> BRIEF
Reproduce each line below precisely. Drop the pictures.

> INFORMATION SHOWN
BEGIN

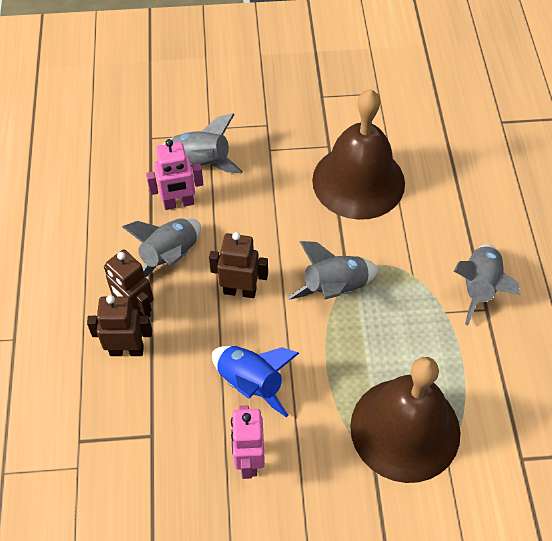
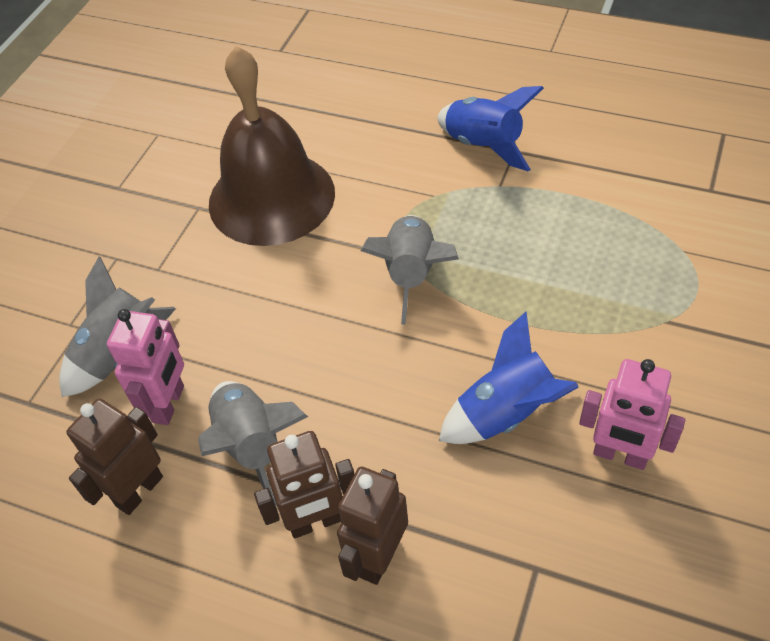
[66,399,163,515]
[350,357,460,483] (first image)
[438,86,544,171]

END

> EXERCISE RESULT
[66,399,163,515]
[350,357,460,483] (first image)
[438,86,544,171]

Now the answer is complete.